**Problem:**
Copy every line of the entries that has the string "cutting" in it.
● ● ● ● ●
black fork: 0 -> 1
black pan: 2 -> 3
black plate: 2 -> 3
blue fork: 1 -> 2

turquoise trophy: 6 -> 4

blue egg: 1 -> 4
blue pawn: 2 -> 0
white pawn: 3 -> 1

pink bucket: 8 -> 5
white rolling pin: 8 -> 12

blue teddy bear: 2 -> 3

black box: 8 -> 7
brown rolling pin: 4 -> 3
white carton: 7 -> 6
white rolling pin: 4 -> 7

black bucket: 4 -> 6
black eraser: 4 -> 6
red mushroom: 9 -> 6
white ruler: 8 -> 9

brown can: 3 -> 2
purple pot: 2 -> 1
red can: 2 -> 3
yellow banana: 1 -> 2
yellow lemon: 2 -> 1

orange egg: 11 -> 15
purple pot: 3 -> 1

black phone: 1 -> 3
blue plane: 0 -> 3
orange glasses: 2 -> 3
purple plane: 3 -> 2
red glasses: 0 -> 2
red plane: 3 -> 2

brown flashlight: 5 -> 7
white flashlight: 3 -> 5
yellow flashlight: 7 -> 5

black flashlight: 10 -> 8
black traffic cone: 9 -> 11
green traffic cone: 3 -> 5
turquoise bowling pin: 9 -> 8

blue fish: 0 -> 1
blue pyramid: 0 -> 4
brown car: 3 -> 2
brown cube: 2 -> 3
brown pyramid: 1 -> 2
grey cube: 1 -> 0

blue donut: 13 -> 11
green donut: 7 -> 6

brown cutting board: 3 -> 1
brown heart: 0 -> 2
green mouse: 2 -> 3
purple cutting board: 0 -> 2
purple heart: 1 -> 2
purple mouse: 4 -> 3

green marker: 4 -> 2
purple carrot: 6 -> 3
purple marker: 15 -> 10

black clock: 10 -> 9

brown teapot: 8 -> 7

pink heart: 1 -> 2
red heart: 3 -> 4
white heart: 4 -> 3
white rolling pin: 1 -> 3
● ● ● ● ●
**Response below:**
brown cutting board: 3 -> 1
purple cutting board: 0 -> 2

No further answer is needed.